>> START Material

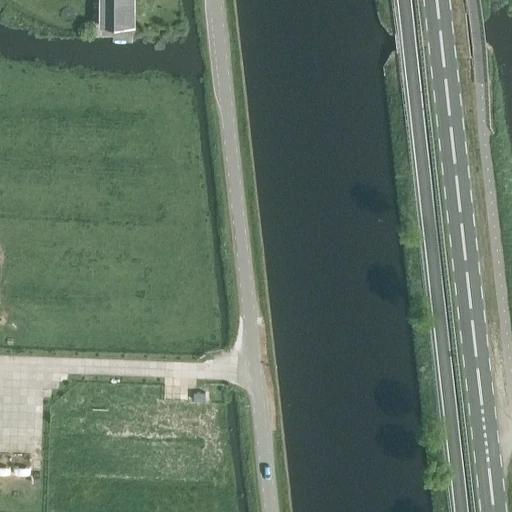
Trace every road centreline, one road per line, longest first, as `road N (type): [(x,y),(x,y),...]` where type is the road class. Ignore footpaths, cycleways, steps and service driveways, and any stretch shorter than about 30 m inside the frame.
road 1 (primary): [(493,511),(437,0)]
road 2 (unclassified): [(270,511),(216,0)]
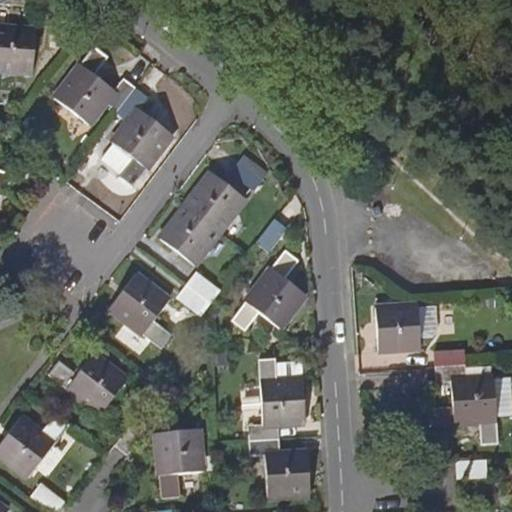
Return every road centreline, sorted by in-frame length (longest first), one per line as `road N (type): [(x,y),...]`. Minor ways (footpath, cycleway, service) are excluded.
road 1 (residential): [(234,91),(293,138),(320,192),(344,495)]
road 2 (residential): [(234,91),(91,273),(39,232)]
road 3 (residential): [(125,0),(234,91)]
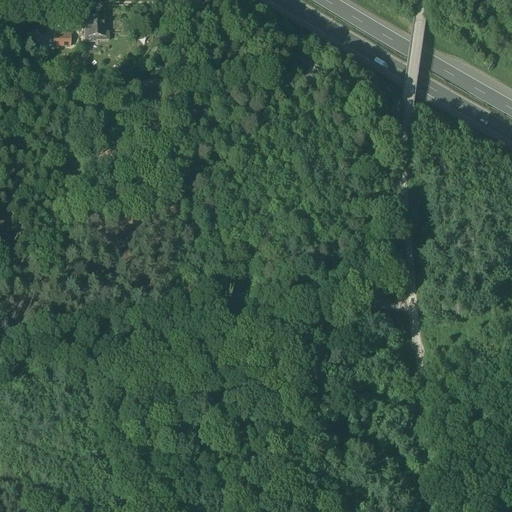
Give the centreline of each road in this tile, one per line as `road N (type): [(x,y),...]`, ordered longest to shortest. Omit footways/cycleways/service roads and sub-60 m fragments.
road 1 (track): [(346,87),(191,78),(0,103)]
road 2 (track): [(423,0),(408,104),(410,302)]
road 3 (track): [(346,87),(379,105),(384,235),(372,288),(379,303),(410,302)]
road 4 (motorway): [(284,0),(511,133)]
road 5 (track): [(109,6),(208,6),(346,87)]
road 6 (motorway): [(511,108),(330,0)]
road 7 (track): [(410,302),(430,511)]
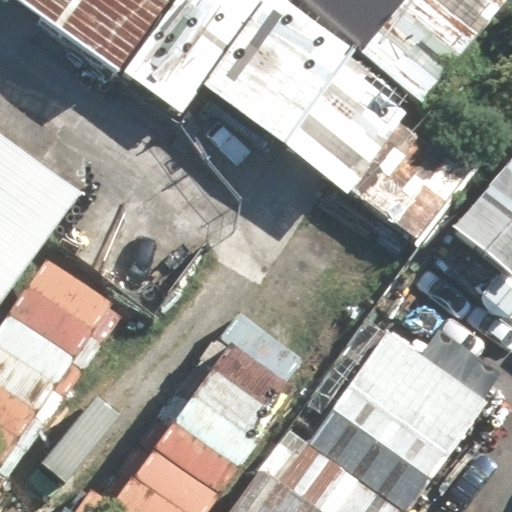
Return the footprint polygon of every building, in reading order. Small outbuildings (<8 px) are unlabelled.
[(258,47),(196,0),(0,0),(0,31),(171,161),(258,47)] [(427,0),(260,0),(356,82),(427,0)] [(0,315),(88,210),(0,137),(0,315)] [(305,452),(388,511),(411,511),(501,388),(436,341),(418,365),(384,340),(353,383),(339,373),(316,405),(331,415),(305,452)] [(233,511),(382,511),(284,442),(233,511)]
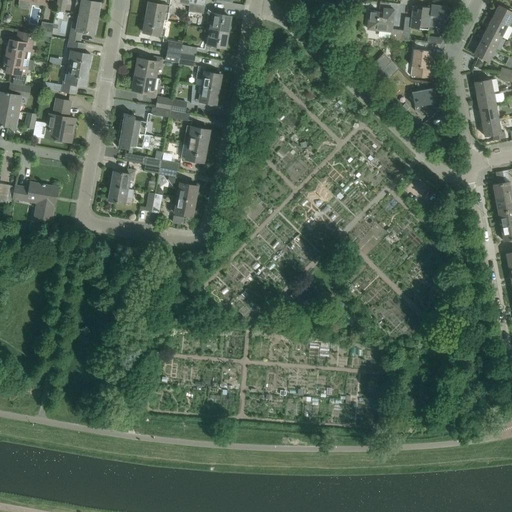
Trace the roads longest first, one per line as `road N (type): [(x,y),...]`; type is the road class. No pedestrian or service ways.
road 1 (residential): [(80,222),(189,243),(205,238),(252,0)]
road 2 (residential): [(474,202),(258,0)]
road 3 (residential): [(468,165),(451,54),(478,0)]
road 4 (residential): [(474,202),(502,360),(511,358)]
road 5 (residential): [(91,162),(120,0)]
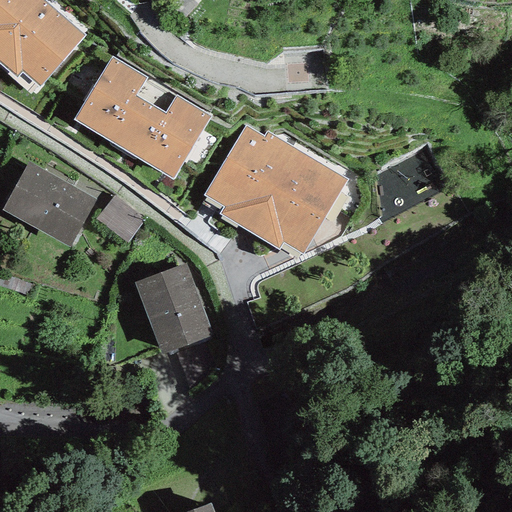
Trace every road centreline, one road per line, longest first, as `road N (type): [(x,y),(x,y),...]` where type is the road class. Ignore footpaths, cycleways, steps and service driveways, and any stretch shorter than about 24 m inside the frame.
road 1 (track): [(511,254),(473,266),(314,350),(239,366)]
road 2 (residential): [(239,366),(161,429),(0,424)]
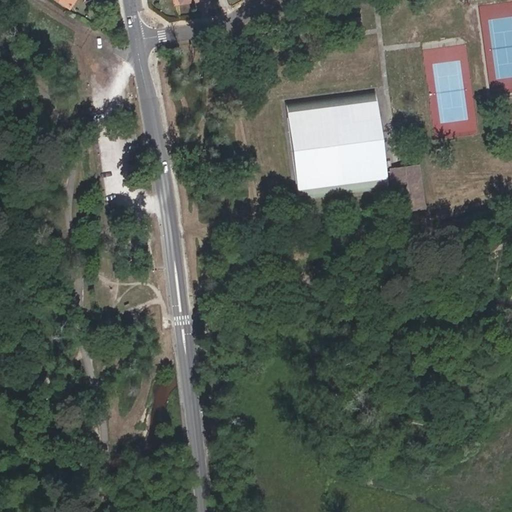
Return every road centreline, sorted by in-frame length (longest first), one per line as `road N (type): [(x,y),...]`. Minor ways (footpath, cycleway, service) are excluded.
road 1 (tertiary): [(140,56),(171,226),(203,511)]
road 2 (residential): [(268,0),(213,28),(137,38)]
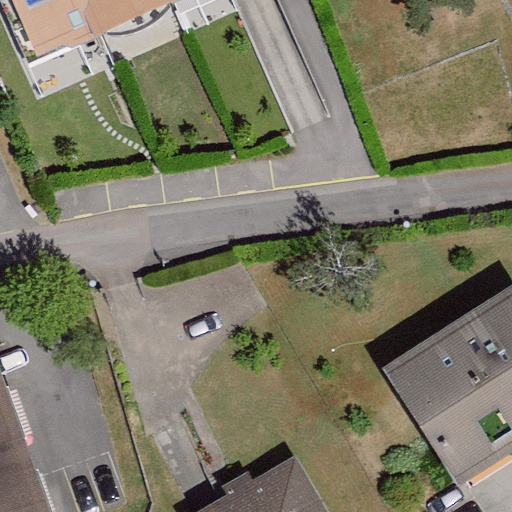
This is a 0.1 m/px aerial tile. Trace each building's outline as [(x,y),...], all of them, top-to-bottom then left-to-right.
[(0,0),(0,4),(25,64),(177,0),(0,0)] [(41,97),(115,67),(102,36),(29,65),(41,97)] [(511,311),(394,387),(469,503),(511,476),(511,311)] [(56,511),(1,353),(0,353),(0,511),(56,511)] [(326,511),(305,471),(227,511),(326,511)]
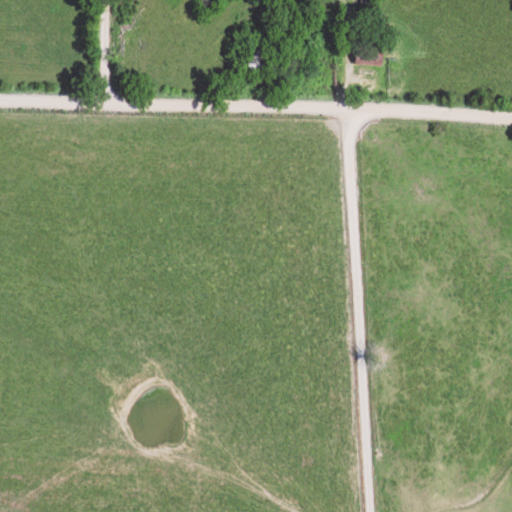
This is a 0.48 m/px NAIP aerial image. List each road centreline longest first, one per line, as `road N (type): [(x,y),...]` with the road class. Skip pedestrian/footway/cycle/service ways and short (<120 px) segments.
road 1 (residential): [(511,102),(360,112),(206,91),(0,86)]
road 2 (residential): [(392,511),(366,309),(360,112)]
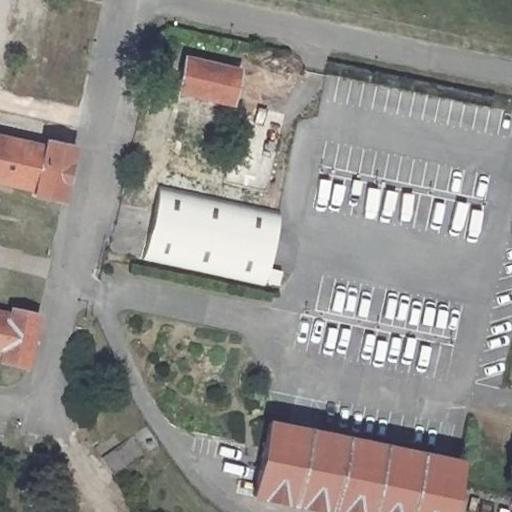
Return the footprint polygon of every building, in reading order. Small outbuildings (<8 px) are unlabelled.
[(237,73),(183,61),(177,89),(231,101),(237,73)] [(188,115),(174,112),(167,143),(182,146),(177,167),(206,173),(216,128),(187,122),(188,115)] [(0,181),(35,189),(34,195),(59,200),(70,148),(45,142),(44,148),(0,138),(0,181)] [(278,213),(160,187),(144,257),(263,283),(266,267),(278,213)] [(0,355),(1,356),(0,358),(0,361),(24,367),(35,315),(10,310),(9,315),(6,315),(0,313),(0,355)] [(460,462),(267,421),(256,471),(251,496),(327,511),(449,511),(456,482),(460,462)] [(236,493),(247,495),(254,470),(243,468),(236,493)]
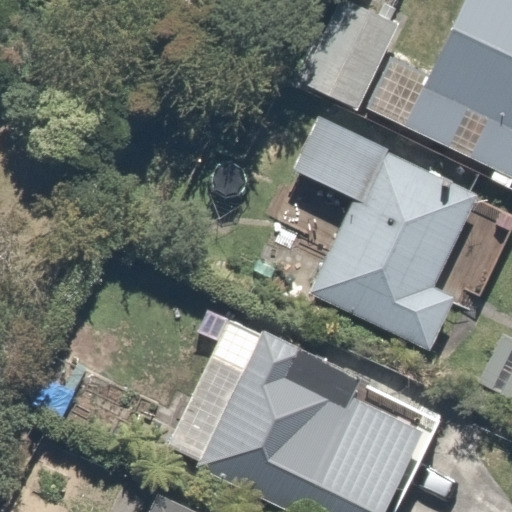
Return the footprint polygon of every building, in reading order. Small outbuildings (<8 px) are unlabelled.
[(511,0),(477,0),(444,70),(399,48),(373,101),(511,168),(511,0)] [(487,185),(328,111),(300,169),(354,195),(310,290),(442,353),(472,290),(444,277),(487,185)] [(233,308),(171,452),(309,511),(394,511),(444,398),(233,308)] [(511,325),(508,324),(484,382),(511,394),(511,325)] [(218,511),(158,484),(145,511),(218,511)]
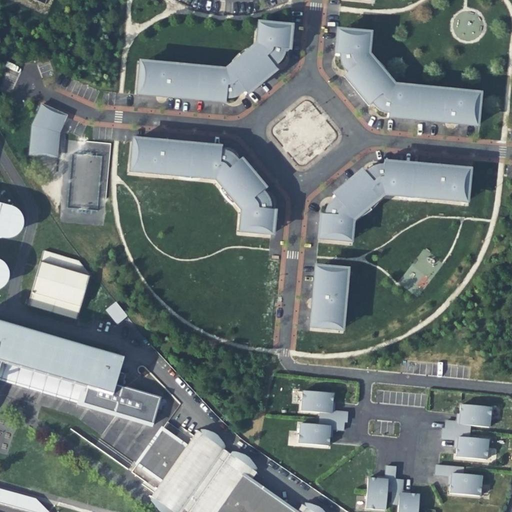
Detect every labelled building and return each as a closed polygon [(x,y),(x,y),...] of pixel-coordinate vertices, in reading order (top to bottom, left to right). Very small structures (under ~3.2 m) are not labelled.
[(245,93),(275,68),(270,62),(272,59),(274,62),(277,60),(278,58),(281,54),(282,49),(287,49),(289,26),(258,23),(256,43),(248,50),(233,63),(224,70),(208,68),(188,67),(139,62),(136,92),(155,94),(155,92),(156,87),(159,87),(159,92),(167,93),(166,95),(224,100),(225,96),(228,96),(232,95),(235,94),(239,92),(237,89),(240,86),(242,89),(245,93)] [(476,124),(479,94),(429,89),(409,87),(393,86),(386,77),(374,62),(366,54),(369,33),(337,30),(335,54),(341,54),(340,57),(341,62),(342,65),(345,69),(348,67),(350,69),(347,72),(344,75),(369,104),(372,101),(375,99),(377,102),(374,104),(378,108),(385,111),(388,111),(388,116),(445,121),(446,119),(453,120),(454,115),(458,116),(457,120),(457,123),(476,124)] [(233,63),(248,50),(245,48),(237,53),(234,56),(230,60),(233,63)] [(389,75),(384,67),(381,64),(377,60),(374,62),(386,77),(389,75)] [(55,151),(57,123),(53,121),(58,111),(40,102),(30,124),(27,148),(55,151)] [(56,155),(59,125),(64,114),(58,111),(53,121),(57,123),(55,151),(27,148),(27,152),(56,155)] [(232,164),(230,162),(233,159),(229,156),(224,153),(219,152),(220,148),(162,143),(162,145),(154,144),(153,149),(150,149),(150,143),(150,141),(132,139),(129,170),(178,175),(198,176),(214,178),(221,186),(234,201),(241,210),(239,230),(270,233),(272,210),(268,210),(266,202),(265,199),(262,195),(259,197),(257,194),(260,192),(263,189),(238,159),(235,162),(232,164)] [(107,199),(109,143),(88,143),(87,153),(73,152),(72,174),(62,173),(61,208),(98,209),(98,199),(107,199)] [(374,200),(383,194),(399,195),(419,197),(466,201),(468,171),(452,169),(452,171),(451,176),(448,176),(448,171),(440,170),(440,168),(383,163),(382,167),(377,168),(375,168),(371,170),(368,172),(370,175),(367,177),(365,174),(362,171),(332,195),(335,199),(337,202),(335,204),(332,201),(329,205),(327,209),(325,215),(320,215),(318,238),(349,241),(350,220),(359,213),(374,200)] [(234,201),(221,186),(218,189),(224,197),(228,201),(231,204),(234,201)] [(373,208),(377,203),(374,200),(359,213),(362,216),(367,213),(370,210),(373,208)] [(0,239),(1,239),(5,237),(8,234),(10,231),(12,227),(12,223),(12,219),(10,215),(8,212),(4,209),(1,208),(0,207),(0,239)] [(26,303),(75,318),(88,274),(77,260),(42,250),(26,303)] [(340,329),(345,271),(315,268),(313,297),(315,297),(314,305),(319,305),(318,309),(314,308),(311,308),(309,327),(340,329)] [(125,314),(115,302),(106,309),(116,322),(125,314)] [(131,322),(128,325),(142,342),(145,339),(143,337),(131,322)] [(0,363),(79,386),(85,388),(83,395),(80,404),(151,425),(159,397),(121,386),(124,374),(116,371),(119,360),(0,325),(0,363)] [(0,380),(80,404),(83,395),(85,388),(79,386),(0,363),(0,380)] [(328,438),(329,429),(332,430),(342,430),(343,422),(345,422),(346,413),(334,411),(330,411),(331,403),(332,394),(301,392),(300,411),(318,413),(317,426),(298,424),(297,444),(327,446),(328,438)] [(489,428),(491,408),(460,406),(460,414),(459,423),(455,422),(445,421),(444,430),(442,430),(441,439),(454,440),(457,441),(456,449),(456,458),(486,460),(488,441),(469,439),(470,426),(489,428)] [(183,448),(160,431),(136,466),(158,481),(159,483),(153,491),(148,498),(165,510),(167,511),(311,511),(301,504),(295,511),(275,511),(244,490),(256,473),(195,430),(183,448)] [(479,497),(481,477),(462,476),(463,469),(436,466),(434,476),(447,477),(451,477),(450,485),(449,494),(479,497)] [(384,511),(386,492),(391,493),(390,505),(397,506),(396,511),(416,511),(418,496),(410,495),(401,494),(402,481),(393,480),(394,468),(385,467),(384,477),(384,480),(375,480),(367,479),(364,509),(384,511)] [(0,491),(0,502),(34,511),(47,511),(32,501),(0,491)]
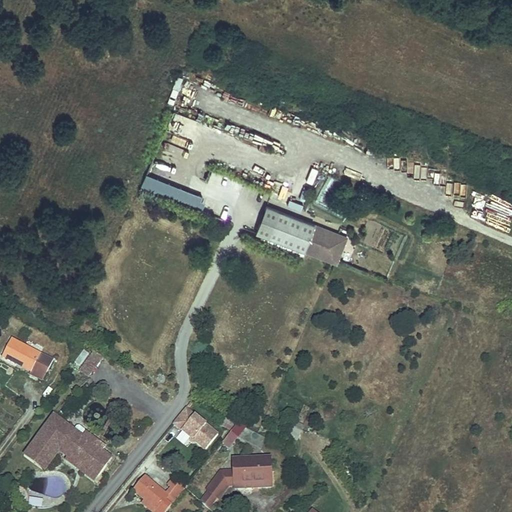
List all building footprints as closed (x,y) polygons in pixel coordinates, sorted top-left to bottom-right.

>> END Material

Work instructions ::
Reproduce the data verbatim, starting at the beginning and ending with the line that contains "road 2 (unclassified): [(270,511),(216,0)]", including both ends. Omit any pictures from your answer.

Solution to the exercise ::
Trace every road centreline, one road per line, longest first, as `road N (type): [(x,y),(x,y),...]` where type is the road class. Ignore footpaths, cycleways, steps and service driveways, and any stretch shorter than about 30 m inside the frame.
road 1 (primary): [(493,511),(437,0)]
road 2 (unclassified): [(270,511),(216,0)]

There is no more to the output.